**Prompt**
Print, exactly and completely, every entry in the data.

--- Information given ---

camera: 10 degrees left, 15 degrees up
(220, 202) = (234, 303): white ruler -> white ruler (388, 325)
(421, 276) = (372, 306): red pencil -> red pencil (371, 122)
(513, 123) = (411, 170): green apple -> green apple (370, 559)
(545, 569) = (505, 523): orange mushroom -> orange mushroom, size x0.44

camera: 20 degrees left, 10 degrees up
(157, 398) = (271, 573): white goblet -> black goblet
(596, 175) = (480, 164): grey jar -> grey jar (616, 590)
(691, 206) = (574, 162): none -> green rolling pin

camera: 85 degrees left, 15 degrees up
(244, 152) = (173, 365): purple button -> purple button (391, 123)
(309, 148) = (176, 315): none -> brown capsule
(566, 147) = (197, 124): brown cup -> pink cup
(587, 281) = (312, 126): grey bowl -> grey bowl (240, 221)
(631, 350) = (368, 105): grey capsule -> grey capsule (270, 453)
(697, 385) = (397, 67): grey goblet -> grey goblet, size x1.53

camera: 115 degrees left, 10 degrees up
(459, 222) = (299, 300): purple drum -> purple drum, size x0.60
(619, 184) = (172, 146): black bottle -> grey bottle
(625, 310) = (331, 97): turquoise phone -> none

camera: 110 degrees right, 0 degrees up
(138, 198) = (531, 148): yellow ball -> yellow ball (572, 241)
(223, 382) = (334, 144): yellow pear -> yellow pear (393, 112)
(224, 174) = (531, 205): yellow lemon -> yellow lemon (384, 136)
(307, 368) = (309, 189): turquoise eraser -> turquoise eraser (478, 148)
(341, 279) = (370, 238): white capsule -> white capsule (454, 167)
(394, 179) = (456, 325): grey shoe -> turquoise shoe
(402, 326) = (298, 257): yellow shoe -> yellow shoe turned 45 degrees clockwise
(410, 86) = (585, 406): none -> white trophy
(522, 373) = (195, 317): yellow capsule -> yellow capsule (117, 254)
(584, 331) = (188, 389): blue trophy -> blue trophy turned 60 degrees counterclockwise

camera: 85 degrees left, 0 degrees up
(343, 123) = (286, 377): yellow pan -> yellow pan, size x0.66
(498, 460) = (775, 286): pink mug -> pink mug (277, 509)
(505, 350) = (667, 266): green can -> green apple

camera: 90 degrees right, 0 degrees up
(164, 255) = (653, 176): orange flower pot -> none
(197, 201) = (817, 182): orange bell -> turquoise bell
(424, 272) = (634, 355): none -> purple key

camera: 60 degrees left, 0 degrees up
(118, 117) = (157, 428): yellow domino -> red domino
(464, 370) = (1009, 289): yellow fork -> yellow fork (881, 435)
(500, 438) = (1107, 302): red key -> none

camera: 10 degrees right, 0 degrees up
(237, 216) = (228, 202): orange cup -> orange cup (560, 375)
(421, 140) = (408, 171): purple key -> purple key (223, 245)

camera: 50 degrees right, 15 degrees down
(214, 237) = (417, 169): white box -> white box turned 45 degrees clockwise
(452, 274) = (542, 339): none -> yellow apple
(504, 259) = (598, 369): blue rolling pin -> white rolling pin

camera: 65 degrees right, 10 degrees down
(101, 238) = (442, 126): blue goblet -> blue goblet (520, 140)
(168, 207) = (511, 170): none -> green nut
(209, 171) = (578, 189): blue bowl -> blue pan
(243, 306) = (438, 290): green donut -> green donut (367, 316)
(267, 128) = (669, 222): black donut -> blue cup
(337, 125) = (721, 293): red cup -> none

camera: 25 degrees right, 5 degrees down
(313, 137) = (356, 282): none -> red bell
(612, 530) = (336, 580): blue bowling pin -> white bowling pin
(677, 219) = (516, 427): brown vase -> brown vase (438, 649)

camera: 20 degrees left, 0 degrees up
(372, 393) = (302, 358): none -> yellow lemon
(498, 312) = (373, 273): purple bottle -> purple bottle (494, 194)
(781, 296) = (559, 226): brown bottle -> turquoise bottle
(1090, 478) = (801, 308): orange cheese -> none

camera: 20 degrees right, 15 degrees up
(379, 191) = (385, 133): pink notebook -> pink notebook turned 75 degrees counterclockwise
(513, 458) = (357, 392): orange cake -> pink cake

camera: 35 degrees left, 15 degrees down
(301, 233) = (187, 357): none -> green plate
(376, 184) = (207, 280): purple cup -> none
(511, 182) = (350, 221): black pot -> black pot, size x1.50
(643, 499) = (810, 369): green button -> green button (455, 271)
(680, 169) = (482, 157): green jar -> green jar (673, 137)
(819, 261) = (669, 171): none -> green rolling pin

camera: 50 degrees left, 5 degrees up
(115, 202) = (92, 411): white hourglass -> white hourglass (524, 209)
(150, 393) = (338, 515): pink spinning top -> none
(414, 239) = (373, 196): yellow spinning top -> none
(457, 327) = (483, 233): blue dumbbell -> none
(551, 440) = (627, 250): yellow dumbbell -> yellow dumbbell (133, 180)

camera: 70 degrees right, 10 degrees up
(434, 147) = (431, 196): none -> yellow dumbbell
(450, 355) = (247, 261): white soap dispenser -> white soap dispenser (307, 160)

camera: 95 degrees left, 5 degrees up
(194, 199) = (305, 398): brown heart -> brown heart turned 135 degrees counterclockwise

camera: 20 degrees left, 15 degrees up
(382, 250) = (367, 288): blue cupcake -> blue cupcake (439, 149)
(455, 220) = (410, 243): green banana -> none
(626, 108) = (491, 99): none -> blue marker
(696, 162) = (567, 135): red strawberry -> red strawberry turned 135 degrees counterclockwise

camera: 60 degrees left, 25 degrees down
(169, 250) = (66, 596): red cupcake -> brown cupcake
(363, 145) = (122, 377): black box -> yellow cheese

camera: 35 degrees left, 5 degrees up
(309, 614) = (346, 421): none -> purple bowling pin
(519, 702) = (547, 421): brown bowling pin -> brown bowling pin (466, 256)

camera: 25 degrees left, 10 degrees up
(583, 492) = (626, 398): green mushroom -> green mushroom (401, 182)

---

**Result**
camera: 10 degrees left, 15 degrees up
(220, 202) = (234, 303): white ruler -> white ruler (388, 325)
(421, 276) = (372, 306): red pencil -> red pencil (371, 122)
(513, 123) = (411, 170): green apple -> green apple (370, 559)
(545, 569) = (505, 523): orange mushroom -> orange mushroom, size x0.44

camera: 20 degrees left, 10 degrees up
(157, 398) = (271, 573): white goblet -> black goblet
(596, 175) = (480, 164): grey jar -> grey jar (616, 590)
(691, 206) = (574, 162): none -> green rolling pin

camera: 85 degrees left, 15 degrees up
(244, 152) = (173, 365): purple button -> purple button (391, 123)
(309, 148) = (176, 315): none -> brown capsule
(566, 147) = (197, 124): brown cup -> pink cup
(587, 281) = (312, 126): grey bowl -> grey bowl (240, 221)
(631, 350) = (368, 105): grey capsule -> grey capsule (270, 453)
(697, 385) = (397, 67): grey goblet -> grey goblet, size x1.53

camera: 115 degrees left, 10 degrees up
(459, 222) = (299, 300): purple drum -> purple drum, size x0.60
(619, 184) = (172, 146): black bottle -> grey bottle
(625, 310) = (331, 97): turquoise phone -> none

camera: 110 degrees right, 0 degrees up
(138, 198) = (531, 148): yellow ball -> yellow ball (572, 241)
(223, 382) = (334, 144): yellow pear -> yellow pear (393, 112)
(224, 174) = (531, 205): yellow lemon -> yellow lemon (384, 136)
(307, 368) = (309, 189): turquoise eraser -> turquoise eraser (478, 148)
(341, 279) = (370, 238): white capsule -> white capsule (454, 167)
(394, 179) = (456, 325): grey shoe -> turquoise shoe
(402, 326) = (298, 257): yellow shoe -> yellow shoe turned 45 degrees clockwise
(410, 86) = (585, 406): none -> white trophy
(522, 373) = (195, 317): yellow capsule -> yellow capsule (117, 254)
(584, 331) = (188, 389): blue trophy -> blue trophy turned 60 degrees counterclockwise

camera: 85 degrees left, 0 degrees up
(343, 123) = (286, 377): yellow pan -> yellow pan, size x0.66
(498, 460) = (775, 286): pink mug -> pink mug (277, 509)
(505, 350) = (667, 266): green can -> green apple

camera: 90 degrees right, 0 degrees up
(164, 255) = (653, 176): orange flower pot -> none
(197, 201) = (817, 182): orange bell -> turquoise bell
(424, 272) = (634, 355): none -> purple key

camera: 60 degrees left, 0 degrees up
(118, 117) = (157, 428): yellow domino -> red domino
(464, 370) = (1009, 289): yellow fork -> yellow fork (881, 435)
(500, 438) = (1107, 302): red key -> none

camera: 10 degrees right, 0 degrees up
(237, 216) = (228, 202): orange cup -> orange cup (560, 375)
(421, 140) = (408, 171): purple key -> purple key (223, 245)

camera: 50 degrees right, 15 degrees down
(214, 237) = (417, 169): white box -> white box turned 45 degrees clockwise
(452, 274) = (542, 339): none -> yellow apple
(504, 259) = (598, 369): blue rolling pin -> white rolling pin

camera: 65 degrees right, 10 degrees down
(101, 238) = (442, 126): blue goblet -> blue goblet (520, 140)
(168, 207) = (511, 170): none -> green nut
(209, 171) = (578, 189): blue bowl -> blue pan
(243, 306) = (438, 290): green donut -> green donut (367, 316)
(267, 128) = (669, 222): black donut -> blue cup
(337, 125) = (721, 293): red cup -> none

camera: 25 degrees right, 5 degrees down
(313, 137) = (356, 282): none -> red bell
(612, 530) = (336, 580): blue bowling pin -> white bowling pin
(677, 219) = (516, 427): brown vase -> brown vase (438, 649)

camera: 20 degrees left, 0 degrees up
(372, 393) = (302, 358): none -> yellow lemon
(498, 312) = (373, 273): purple bottle -> purple bottle (494, 194)
(781, 296) = (559, 226): brown bottle -> turquoise bottle
(1090, 478) = (801, 308): orange cheese -> none

camera: 20 degrees right, 15 degrees up
(379, 191) = (385, 133): pink notebook -> pink notebook turned 75 degrees counterclockwise
(513, 458) = (357, 392): orange cake -> pink cake

camera: 35 degrees left, 15 degrees down
(301, 233) = (187, 357): none -> green plate
(376, 184) = (207, 280): purple cup -> none
(511, 182) = (350, 221): black pot -> black pot, size x1.50
(643, 499) = (810, 369): green button -> green button (455, 271)
(680, 169) = (482, 157): green jar -> green jar (673, 137)
(819, 261) = (669, 171): none -> green rolling pin

camera: 50 degrees left, 5 degrees up
(115, 202) = (92, 411): white hourglass -> white hourglass (524, 209)
(150, 393) = (338, 515): pink spinning top -> none
(414, 239) = (373, 196): yellow spinning top -> none
(457, 327) = (483, 233): blue dumbbell -> none
(551, 440) = (627, 250): yellow dumbbell -> yellow dumbbell (133, 180)

camera: 70 degrees right, 10 degrees up
(434, 147) = (431, 196): none -> yellow dumbbell
(450, 355) = (247, 261): white soap dispenser -> white soap dispenser (307, 160)

camera: 95 degrees left, 5 degrees up
(194, 199) = (305, 398): brown heart -> brown heart turned 135 degrees counterclockwise

camera: 20 degrees left, 15 degrees up
(382, 250) = (367, 288): blue cupcake -> blue cupcake (439, 149)
(455, 220) = (410, 243): green banana -> none
(626, 108) = (491, 99): none -> blue marker
(696, 162) = (567, 135): red strawberry -> red strawberry turned 135 degrees counterclockwise

camera: 60 degrees left, 25 degrees down
(169, 250) = (66, 596): red cupcake -> brown cupcake
(363, 145) = (122, 377): black box -> yellow cheese

camera: 35 degrees left, 5 degrees up
(309, 614) = (346, 421): none -> purple bowling pin
(519, 702) = (547, 421): brown bowling pin -> brown bowling pin (466, 256)

camera: 25 degrees left, 10 degrees up
(583, 492) = (626, 398): green mushroom -> green mushroom (401, 182)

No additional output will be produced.